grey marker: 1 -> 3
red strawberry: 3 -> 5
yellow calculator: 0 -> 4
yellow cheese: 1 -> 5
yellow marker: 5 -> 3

○ ○ ○ ○ ○

* [PROMPT]
Reproduce every entry exactly, with nothing added or dropped.

* [COMPLETED TASK]
grey marker: 1 -> 3
red strawberry: 3 -> 5
yellow calculator: 0 -> 4
yellow cheese: 1 -> 5
yellow marker: 5 -> 3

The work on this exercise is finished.